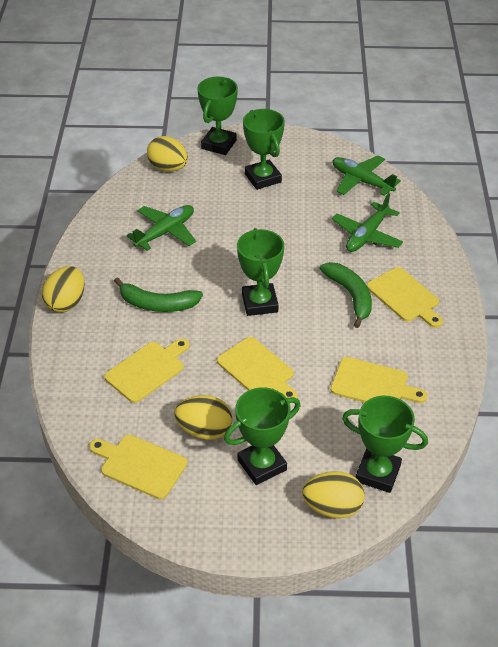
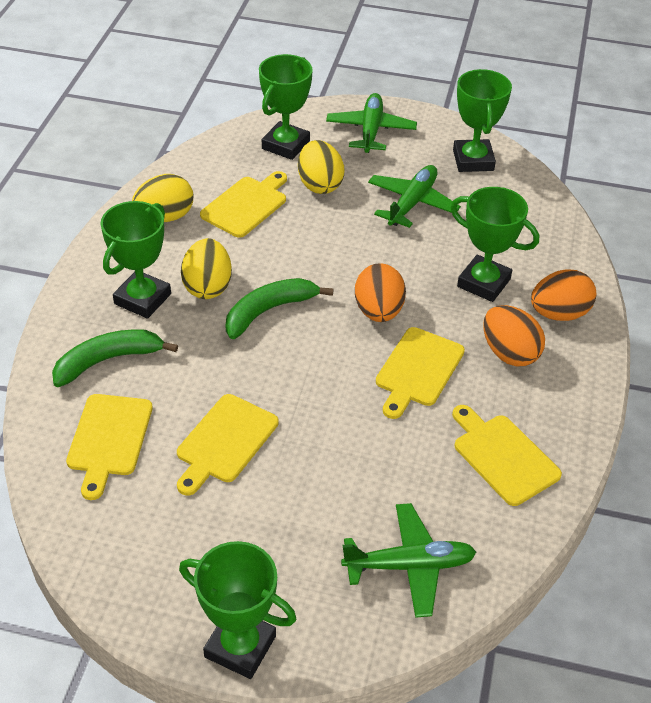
orange egg: 0 -> 3
yellow egg: 4 -> 3

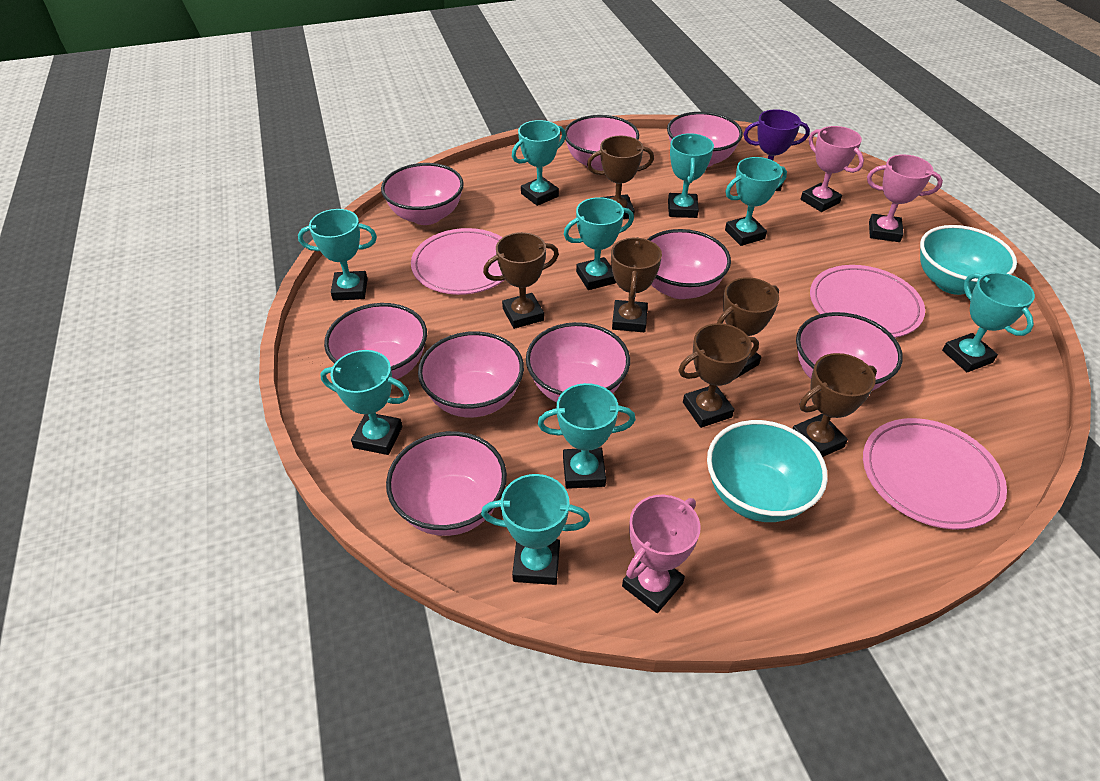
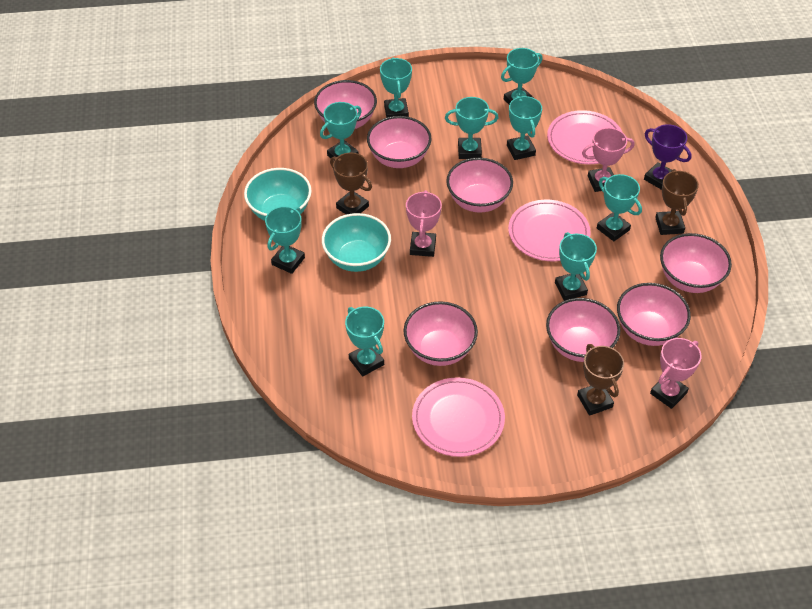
brown trophy: 6 -> 3
pink bowl: 9 -> 7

Try it: Write out every line above again exactly, with the pictures left out.

Problem solution:
orange egg: 0 -> 3
yellow egg: 4 -> 3

brown trophy: 6 -> 3
pink bowl: 9 -> 7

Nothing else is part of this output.